Assignment
An exact transcription of the lines below, from the first through the one containing "orange triangle: (1668, 865)", is the only output wanted.

Data excerpts:
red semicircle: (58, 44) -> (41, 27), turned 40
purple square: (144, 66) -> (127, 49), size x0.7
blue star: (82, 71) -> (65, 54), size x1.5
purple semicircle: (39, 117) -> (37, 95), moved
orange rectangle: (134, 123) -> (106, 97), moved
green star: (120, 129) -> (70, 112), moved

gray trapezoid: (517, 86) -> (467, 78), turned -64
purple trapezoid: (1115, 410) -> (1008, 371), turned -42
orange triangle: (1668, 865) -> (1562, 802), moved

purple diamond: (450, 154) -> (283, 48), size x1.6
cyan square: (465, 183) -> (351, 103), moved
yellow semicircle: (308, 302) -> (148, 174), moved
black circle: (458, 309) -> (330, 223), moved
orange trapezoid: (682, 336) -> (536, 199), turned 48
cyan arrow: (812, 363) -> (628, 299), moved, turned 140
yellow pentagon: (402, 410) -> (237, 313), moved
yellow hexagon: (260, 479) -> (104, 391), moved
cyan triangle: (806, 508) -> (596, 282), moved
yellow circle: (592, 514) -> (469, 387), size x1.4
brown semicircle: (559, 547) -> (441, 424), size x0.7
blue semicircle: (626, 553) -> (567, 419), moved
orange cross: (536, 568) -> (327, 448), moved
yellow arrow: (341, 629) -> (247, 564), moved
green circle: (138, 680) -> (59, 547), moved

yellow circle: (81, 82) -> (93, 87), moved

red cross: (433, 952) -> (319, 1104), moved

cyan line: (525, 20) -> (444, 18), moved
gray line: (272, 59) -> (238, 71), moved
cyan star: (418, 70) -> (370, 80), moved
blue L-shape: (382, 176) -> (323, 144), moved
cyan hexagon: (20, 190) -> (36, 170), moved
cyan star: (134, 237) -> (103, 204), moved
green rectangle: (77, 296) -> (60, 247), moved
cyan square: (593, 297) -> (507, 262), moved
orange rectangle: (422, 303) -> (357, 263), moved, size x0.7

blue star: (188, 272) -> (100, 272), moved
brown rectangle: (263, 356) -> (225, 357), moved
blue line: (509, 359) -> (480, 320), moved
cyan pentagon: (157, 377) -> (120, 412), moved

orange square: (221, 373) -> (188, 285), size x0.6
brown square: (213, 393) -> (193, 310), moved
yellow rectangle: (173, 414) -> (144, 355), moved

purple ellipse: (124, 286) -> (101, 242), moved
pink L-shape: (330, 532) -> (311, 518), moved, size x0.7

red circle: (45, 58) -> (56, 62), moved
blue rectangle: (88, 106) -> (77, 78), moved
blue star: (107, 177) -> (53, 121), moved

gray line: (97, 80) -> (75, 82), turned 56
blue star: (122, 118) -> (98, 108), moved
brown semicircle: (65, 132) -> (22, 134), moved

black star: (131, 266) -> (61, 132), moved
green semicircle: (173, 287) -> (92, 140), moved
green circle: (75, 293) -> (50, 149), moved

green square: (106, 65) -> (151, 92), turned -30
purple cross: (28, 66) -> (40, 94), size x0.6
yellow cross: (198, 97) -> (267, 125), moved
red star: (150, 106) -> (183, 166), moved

Final answer
red semicircle: (58, 44) -> (41, 27), turned 40
purple square: (144, 66) -> (127, 49), size x0.7
blue star: (82, 71) -> (65, 54), size x1.5
purple semicircle: (39, 117) -> (37, 95), moved
orange rectangle: (134, 123) -> (106, 97), moved
green star: (120, 129) -> (70, 112), moved

gray trapezoid: (517, 86) -> (467, 78), turned -64
purple trapezoid: (1115, 410) -> (1008, 371), turned -42
orange triangle: (1668, 865) -> (1562, 802), moved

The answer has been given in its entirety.